DATA BELOW =>

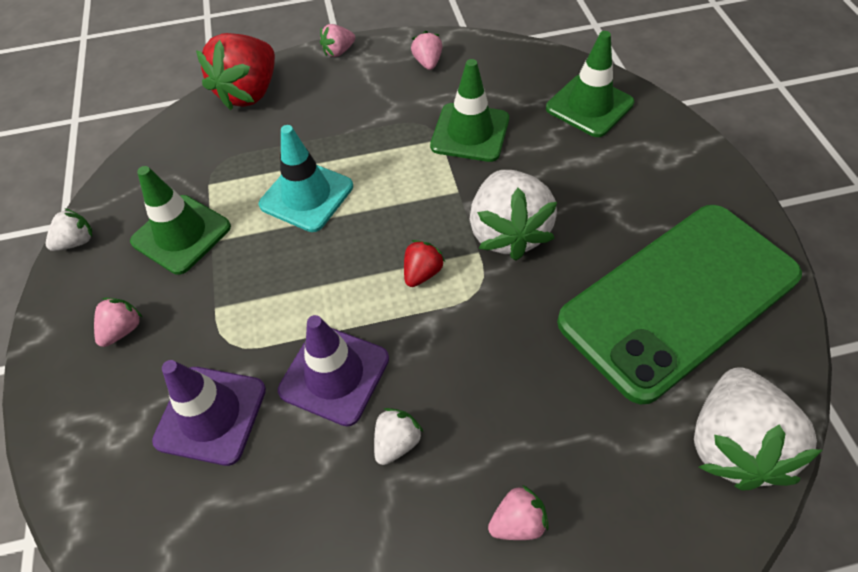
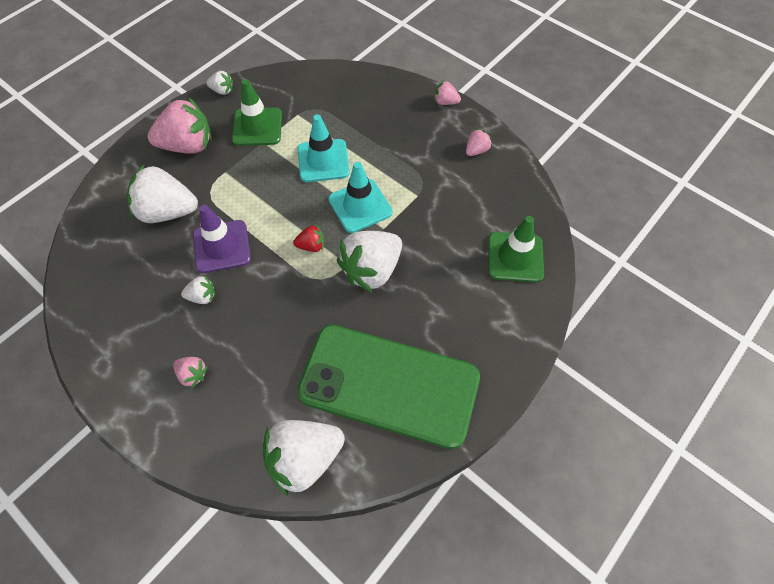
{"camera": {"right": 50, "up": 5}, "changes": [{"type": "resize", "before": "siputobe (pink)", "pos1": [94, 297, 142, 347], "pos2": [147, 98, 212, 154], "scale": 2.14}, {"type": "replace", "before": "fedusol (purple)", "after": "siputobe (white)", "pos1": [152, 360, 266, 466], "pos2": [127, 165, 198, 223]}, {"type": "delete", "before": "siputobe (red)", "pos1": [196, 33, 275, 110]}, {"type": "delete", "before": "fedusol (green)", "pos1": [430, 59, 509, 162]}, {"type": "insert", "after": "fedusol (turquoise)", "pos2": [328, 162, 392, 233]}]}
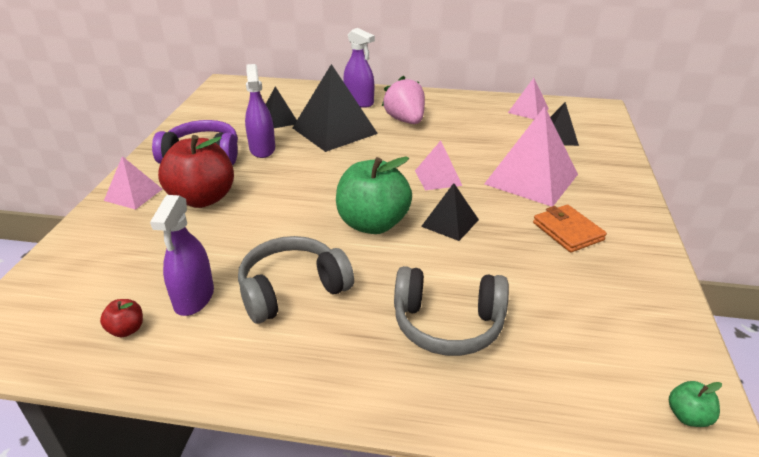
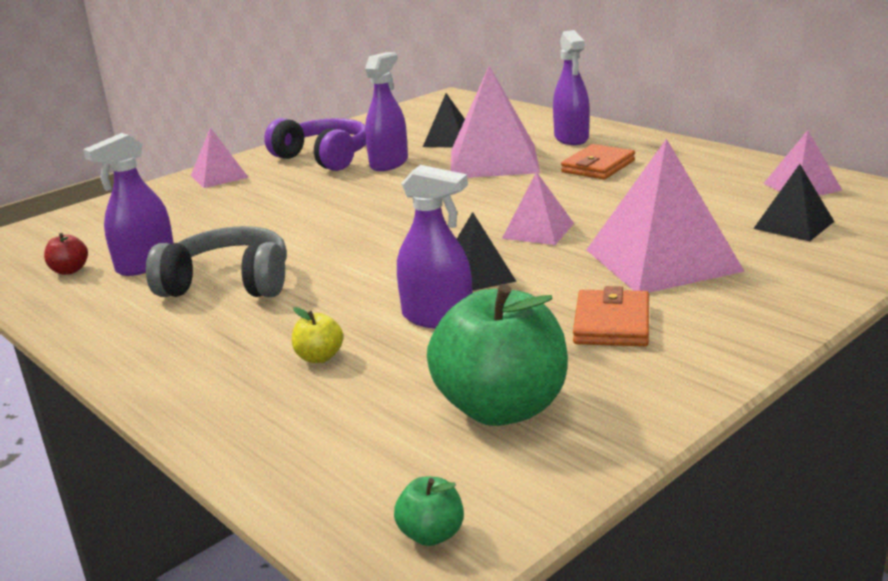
{"camera": {"right": 40, "up": -10}, "changes": [{"type": "delete", "before": "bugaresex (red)", "pos1": [158, 135, 234, 208]}, {"type": "recolor", "before": "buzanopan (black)", "after": "buzanopan (pink)", "pos1": [293, 64, 378, 152], "pos2": [451, 66, 540, 178]}, {"type": "move", "before": "bugaresex (green)", "pos1": [336, 156, 412, 234], "pos2": [427, 284, 568, 426]}, {"type": "replace", "before": "siputobe (pink)", "after": "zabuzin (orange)", "pos1": [382, 76, 425, 124], "pos2": [561, 144, 635, 179]}, {"type": "replace", "before": "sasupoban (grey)", "after": "bugaresex (yellow)", "pos1": [394, 266, 509, 356], "pos2": [292, 307, 343, 363]}, {"type": "insert", "after": "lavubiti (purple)", "pos2": [397, 165, 472, 329]}]}
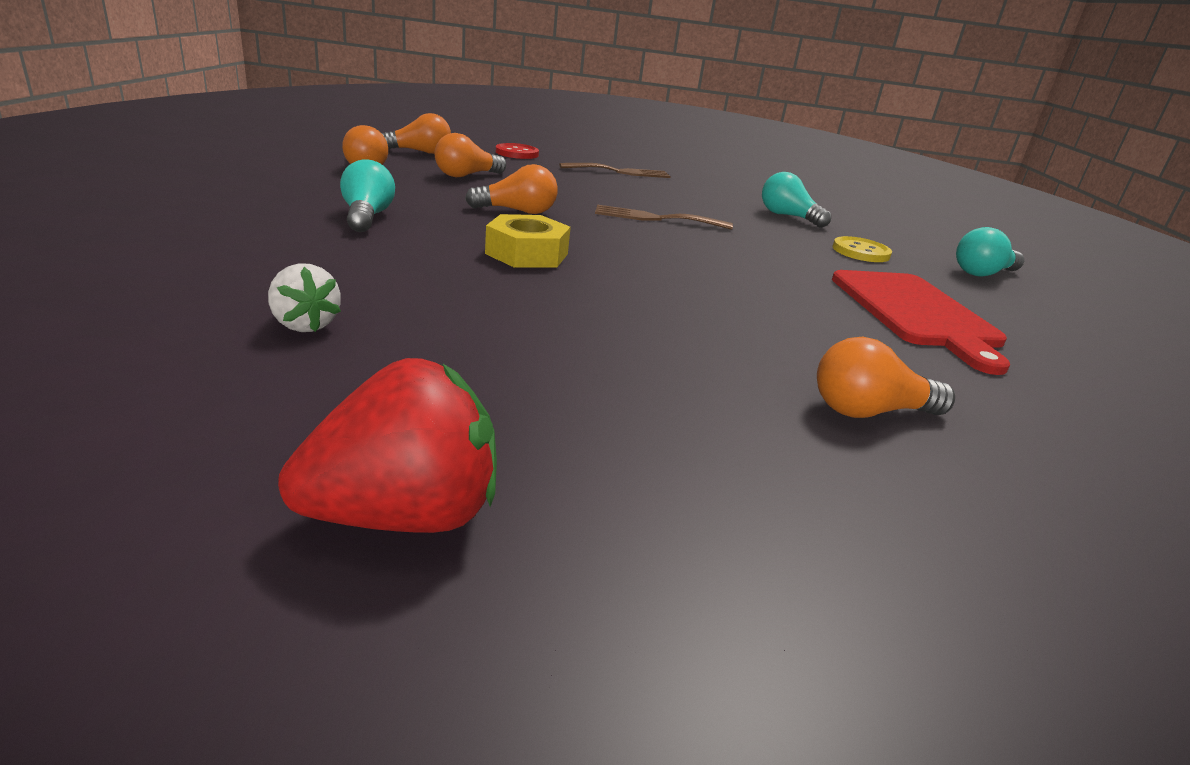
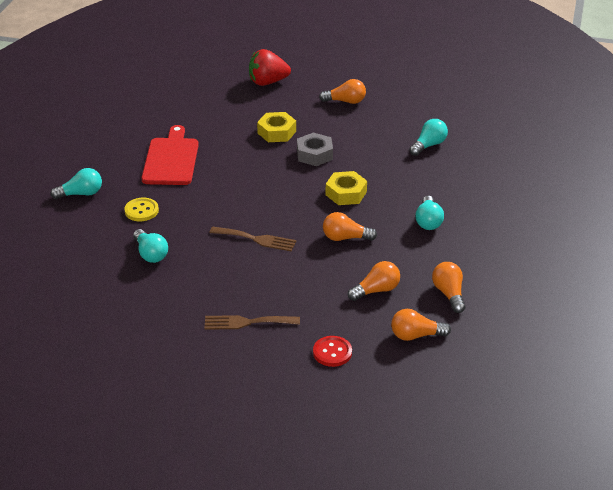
{"camera": {"right": -165, "up": 10}, "changes": [{"type": "replace", "before": "siputobe (white)", "after": "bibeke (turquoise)", "pos1": [268, 263, 341, 332], "pos2": [409, 119, 448, 156]}, {"type": "move", "before": "siputobe (red)", "pos1": [278, 358, 497, 533], "pos2": [249, 49, 291, 86]}, {"type": "move", "before": "bibeke (orange)", "pos1": [817, 337, 955, 418], "pos2": [319, 79, 366, 104]}, {"type": "insert", "after": "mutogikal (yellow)", "pos2": [257, 112, 296, 142]}, {"type": "insert", "after": "mutogikal (grey)", "pos2": [297, 133, 333, 166]}]}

DESCRIPTION OF THE TASK => Display each line of the data where "grey" occurs.

TASK OUTPUT =>
{"camera": {"right": 40, "up": -10}, "changes": [{"type": "delete", "before": "bugaresex (red)", "pos1": [158, 135, 234, 208]}, {"type": "recolor", "before": "buzanopan (black)", "after": "buzanopan (pink)", "pos1": [293, 64, 378, 152], "pos2": [451, 66, 540, 178]}, {"type": "move", "before": "bugaresex (green)", "pos1": [336, 156, 412, 234], "pos2": [427, 284, 568, 426]}, {"type": "replace", "before": "siputobe (pink)", "after": "zabuzin (orange)", "pos1": [382, 76, 425, 124], "pos2": [561, 144, 635, 179]}, {"type": "replace", "before": "sasupoban (grey)", "after": "bugaresex (yellow)", "pos1": [394, 266, 509, 356], "pos2": [292, 307, 343, 363]}, {"type": "insert", "after": "lavubiti (purple)", "pos2": [397, 165, 472, 329]}]}
{"camera": {"right": -165, "up": 10}, "changes": [{"type": "replace", "before": "siputobe (white)", "after": "bibeke (turquoise)", "pos1": [268, 263, 341, 332], "pos2": [409, 119, 448, 156]}, {"type": "move", "before": "siputobe (red)", "pos1": [278, 358, 497, 533], "pos2": [249, 49, 291, 86]}, {"type": "move", "before": "bibeke (orange)", "pos1": [817, 337, 955, 418], "pos2": [319, 79, 366, 104]}, {"type": "insert", "after": "mutogikal (yellow)", "pos2": [257, 112, 296, 142]}, {"type": "insert", "after": "mutogikal (grey)", "pos2": [297, 133, 333, 166]}]}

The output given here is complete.